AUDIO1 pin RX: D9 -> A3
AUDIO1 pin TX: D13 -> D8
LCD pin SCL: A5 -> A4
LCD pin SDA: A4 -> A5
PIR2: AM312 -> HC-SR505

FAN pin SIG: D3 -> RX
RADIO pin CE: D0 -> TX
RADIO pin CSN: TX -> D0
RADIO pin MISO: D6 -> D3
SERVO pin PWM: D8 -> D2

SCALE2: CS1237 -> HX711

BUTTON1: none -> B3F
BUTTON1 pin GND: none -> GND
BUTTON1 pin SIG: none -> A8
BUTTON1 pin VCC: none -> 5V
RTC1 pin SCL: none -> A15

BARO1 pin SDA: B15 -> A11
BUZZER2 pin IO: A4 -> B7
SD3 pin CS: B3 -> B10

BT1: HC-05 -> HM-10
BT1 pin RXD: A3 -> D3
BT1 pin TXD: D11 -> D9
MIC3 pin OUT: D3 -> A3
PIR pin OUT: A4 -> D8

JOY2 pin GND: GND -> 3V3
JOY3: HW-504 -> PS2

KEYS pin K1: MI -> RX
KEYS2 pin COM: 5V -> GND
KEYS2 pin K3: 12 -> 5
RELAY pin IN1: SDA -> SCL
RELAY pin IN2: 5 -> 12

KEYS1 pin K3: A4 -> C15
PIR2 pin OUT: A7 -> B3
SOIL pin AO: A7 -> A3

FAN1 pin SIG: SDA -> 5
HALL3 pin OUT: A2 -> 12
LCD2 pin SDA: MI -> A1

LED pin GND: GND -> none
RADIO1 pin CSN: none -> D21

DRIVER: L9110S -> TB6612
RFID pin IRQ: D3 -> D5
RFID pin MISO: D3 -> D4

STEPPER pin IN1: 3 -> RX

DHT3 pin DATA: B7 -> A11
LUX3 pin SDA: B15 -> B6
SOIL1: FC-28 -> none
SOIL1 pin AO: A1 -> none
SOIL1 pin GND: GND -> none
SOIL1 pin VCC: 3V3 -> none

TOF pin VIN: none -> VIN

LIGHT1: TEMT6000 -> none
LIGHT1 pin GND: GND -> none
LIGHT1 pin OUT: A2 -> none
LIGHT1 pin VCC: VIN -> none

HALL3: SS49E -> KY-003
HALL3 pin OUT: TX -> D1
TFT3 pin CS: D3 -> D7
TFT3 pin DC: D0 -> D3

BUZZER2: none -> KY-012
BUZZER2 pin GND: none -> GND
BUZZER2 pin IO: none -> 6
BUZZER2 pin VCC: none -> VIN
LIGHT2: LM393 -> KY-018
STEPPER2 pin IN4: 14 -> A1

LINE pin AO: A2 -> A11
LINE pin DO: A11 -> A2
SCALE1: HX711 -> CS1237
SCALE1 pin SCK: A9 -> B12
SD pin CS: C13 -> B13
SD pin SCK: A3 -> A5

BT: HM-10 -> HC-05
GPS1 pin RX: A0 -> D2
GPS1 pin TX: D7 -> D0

────────────────────

Starting with the line with "RADIO pin MISO: D6 -> D3" above and going on through the line with "LCD2 pin SDA: MI -> A1", transcribe every line exactly, both ends included, and add nothing.

RADIO pin MISO: D6 -> D3
SERVO pin PWM: D8 -> D2

SCALE2: CS1237 -> HX711

BUTTON1: none -> B3F
BUTTON1 pin GND: none -> GND
BUTTON1 pin SIG: none -> A8
BUTTON1 pin VCC: none -> 5V
RTC1 pin SCL: none -> A15

BARO1 pin SDA: B15 -> A11
BUZZER2 pin IO: A4 -> B7
SD3 pin CS: B3 -> B10

BT1: HC-05 -> HM-10
BT1 pin RXD: A3 -> D3
BT1 pin TXD: D11 -> D9
MIC3 pin OUT: D3 -> A3
PIR pin OUT: A4 -> D8

JOY2 pin GND: GND -> 3V3
JOY3: HW-504 -> PS2

KEYS pin K1: MI -> RX
KEYS2 pin COM: 5V -> GND
KEYS2 pin K3: 12 -> 5
RELAY pin IN1: SDA -> SCL
RELAY pin IN2: 5 -> 12

KEYS1 pin K3: A4 -> C15
PIR2 pin OUT: A7 -> B3
SOIL pin AO: A7 -> A3

FAN1 pin SIG: SDA -> 5
HALL3 pin OUT: A2 -> 12
LCD2 pin SDA: MI -> A1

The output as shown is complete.